_What you are asked to do:_
In the records below, find the line containing "IC35: OR (in"; copy exactly that line and all lines after it to the end, and nothing else.
··· Record extracts ···
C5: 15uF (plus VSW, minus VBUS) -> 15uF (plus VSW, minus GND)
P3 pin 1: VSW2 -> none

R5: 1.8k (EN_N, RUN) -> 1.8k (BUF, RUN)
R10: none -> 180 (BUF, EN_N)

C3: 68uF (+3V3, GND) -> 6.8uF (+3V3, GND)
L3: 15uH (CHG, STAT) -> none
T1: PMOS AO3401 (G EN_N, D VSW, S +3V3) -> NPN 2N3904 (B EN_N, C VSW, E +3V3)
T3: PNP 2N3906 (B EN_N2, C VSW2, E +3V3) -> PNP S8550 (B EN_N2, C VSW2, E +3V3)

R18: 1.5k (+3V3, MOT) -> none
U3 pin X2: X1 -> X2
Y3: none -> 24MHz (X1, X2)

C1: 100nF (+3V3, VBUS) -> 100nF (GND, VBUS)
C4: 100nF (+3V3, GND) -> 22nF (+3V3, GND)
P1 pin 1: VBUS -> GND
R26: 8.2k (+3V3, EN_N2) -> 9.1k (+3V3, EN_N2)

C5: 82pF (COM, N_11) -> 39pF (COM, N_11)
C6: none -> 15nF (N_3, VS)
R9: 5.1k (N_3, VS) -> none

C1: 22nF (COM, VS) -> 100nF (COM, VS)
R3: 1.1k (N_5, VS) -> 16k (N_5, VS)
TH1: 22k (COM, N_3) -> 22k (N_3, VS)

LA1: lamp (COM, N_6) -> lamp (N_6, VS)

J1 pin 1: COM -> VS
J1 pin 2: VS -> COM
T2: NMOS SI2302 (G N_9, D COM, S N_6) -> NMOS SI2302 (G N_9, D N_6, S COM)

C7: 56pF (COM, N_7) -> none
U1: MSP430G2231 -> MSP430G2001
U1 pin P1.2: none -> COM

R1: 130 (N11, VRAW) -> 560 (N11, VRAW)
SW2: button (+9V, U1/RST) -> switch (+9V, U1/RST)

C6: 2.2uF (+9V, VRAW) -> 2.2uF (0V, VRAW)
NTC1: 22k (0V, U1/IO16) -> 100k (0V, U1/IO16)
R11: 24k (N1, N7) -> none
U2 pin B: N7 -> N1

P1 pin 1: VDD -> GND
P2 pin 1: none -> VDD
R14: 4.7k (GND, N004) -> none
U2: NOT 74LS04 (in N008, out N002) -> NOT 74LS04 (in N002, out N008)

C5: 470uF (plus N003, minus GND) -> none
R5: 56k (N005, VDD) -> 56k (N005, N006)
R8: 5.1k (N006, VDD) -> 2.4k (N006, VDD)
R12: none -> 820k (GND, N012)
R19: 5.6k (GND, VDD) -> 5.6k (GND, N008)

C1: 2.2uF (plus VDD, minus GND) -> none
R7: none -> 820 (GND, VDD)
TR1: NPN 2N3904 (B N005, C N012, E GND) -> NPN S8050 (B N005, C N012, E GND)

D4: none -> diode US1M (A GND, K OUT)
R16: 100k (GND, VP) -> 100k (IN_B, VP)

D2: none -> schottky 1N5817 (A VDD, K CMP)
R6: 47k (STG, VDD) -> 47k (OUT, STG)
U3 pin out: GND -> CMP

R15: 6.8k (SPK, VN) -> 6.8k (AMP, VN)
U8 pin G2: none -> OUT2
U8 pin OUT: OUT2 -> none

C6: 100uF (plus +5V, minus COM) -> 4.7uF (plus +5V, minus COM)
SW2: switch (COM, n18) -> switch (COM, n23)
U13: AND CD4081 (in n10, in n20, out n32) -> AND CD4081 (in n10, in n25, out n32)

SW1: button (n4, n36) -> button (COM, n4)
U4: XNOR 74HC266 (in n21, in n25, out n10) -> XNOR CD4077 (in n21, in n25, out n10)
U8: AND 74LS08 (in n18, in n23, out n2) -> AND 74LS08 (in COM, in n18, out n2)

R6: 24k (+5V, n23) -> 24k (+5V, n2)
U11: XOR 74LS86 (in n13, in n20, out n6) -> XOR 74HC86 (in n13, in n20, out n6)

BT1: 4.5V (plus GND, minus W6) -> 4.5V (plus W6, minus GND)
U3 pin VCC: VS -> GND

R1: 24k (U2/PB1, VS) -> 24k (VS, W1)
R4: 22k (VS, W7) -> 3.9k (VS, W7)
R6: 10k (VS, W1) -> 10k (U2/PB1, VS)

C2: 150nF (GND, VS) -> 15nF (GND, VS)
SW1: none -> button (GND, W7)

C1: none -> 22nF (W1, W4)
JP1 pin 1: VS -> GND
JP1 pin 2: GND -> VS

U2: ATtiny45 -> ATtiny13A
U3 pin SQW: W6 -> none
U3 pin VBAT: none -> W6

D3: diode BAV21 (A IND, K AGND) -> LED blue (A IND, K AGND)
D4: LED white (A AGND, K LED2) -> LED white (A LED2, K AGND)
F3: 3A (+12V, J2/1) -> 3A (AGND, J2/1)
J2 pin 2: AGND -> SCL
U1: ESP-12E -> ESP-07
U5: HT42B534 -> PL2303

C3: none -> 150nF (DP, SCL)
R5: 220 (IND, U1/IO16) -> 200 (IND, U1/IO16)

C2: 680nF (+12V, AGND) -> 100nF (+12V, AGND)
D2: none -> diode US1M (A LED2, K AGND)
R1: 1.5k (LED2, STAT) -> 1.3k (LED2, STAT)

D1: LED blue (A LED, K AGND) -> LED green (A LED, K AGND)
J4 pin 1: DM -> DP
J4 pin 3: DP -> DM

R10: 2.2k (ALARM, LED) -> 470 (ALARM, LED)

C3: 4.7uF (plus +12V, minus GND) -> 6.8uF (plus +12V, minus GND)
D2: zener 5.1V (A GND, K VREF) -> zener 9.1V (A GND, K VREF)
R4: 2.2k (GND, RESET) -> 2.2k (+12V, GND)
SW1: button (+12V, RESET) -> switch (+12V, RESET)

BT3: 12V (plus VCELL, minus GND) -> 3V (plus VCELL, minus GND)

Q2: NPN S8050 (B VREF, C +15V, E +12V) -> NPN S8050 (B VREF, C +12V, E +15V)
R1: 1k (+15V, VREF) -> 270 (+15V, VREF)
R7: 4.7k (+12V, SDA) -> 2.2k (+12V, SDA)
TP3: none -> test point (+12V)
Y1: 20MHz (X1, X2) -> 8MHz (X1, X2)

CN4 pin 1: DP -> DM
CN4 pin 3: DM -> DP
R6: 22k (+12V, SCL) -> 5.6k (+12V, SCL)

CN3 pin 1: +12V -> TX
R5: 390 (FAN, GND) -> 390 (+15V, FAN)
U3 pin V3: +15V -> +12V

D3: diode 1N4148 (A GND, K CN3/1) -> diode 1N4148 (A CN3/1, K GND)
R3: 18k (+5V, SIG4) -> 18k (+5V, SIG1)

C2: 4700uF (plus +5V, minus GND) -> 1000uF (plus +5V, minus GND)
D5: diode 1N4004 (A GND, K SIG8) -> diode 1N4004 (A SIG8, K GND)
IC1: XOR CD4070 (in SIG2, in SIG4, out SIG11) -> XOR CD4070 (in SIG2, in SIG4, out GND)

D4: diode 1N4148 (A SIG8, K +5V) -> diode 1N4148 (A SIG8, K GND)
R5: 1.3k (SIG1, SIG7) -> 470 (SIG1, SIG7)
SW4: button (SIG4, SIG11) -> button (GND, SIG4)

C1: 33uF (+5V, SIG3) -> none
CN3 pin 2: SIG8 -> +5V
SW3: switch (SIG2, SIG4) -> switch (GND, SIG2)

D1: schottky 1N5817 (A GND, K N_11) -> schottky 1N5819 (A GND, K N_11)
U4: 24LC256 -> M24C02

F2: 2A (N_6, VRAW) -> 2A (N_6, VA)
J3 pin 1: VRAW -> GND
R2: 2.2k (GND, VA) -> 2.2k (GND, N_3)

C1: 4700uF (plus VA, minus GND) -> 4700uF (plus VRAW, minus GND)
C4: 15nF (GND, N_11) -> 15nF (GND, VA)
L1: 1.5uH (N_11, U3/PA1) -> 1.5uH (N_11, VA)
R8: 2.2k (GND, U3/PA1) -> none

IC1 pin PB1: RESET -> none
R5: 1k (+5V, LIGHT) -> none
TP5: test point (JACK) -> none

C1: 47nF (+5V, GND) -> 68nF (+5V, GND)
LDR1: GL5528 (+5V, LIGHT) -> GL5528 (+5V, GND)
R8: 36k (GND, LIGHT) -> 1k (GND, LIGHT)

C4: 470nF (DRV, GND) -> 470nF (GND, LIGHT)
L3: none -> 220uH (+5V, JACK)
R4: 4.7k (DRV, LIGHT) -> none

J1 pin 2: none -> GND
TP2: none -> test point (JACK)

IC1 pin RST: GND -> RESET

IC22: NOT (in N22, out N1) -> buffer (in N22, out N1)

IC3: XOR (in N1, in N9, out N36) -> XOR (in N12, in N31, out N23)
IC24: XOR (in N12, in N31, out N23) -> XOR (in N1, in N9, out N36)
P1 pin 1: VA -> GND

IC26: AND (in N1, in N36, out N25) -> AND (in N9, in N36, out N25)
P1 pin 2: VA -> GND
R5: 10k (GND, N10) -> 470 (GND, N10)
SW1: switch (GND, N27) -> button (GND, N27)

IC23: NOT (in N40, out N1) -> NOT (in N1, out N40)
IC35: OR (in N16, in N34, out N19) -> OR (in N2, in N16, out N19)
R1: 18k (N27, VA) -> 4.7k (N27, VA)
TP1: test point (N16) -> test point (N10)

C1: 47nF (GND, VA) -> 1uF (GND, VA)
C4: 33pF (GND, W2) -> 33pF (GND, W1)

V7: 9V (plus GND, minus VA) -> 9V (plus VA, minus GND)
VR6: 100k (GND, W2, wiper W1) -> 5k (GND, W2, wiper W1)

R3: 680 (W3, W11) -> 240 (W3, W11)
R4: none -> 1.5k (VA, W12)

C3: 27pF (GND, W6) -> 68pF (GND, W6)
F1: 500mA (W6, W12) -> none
···
_Reply to the exercise:_
IC35: OR (in N16, in N34, out N19) -> OR (in N2, in N16, out N19)
R1: 18k (N27, VA) -> 4.7k (N27, VA)
TP1: test point (N16) -> test point (N10)

C1: 47nF (GND, VA) -> 1uF (GND, VA)
C4: 33pF (GND, W2) -> 33pF (GND, W1)

V7: 9V (plus GND, minus VA) -> 9V (plus VA, minus GND)
VR6: 100k (GND, W2, wiper W1) -> 5k (GND, W2, wiper W1)

R3: 680 (W3, W11) -> 240 (W3, W11)
R4: none -> 1.5k (VA, W12)

C3: 27pF (GND, W6) -> 68pF (GND, W6)
F1: 500mA (W6, W12) -> none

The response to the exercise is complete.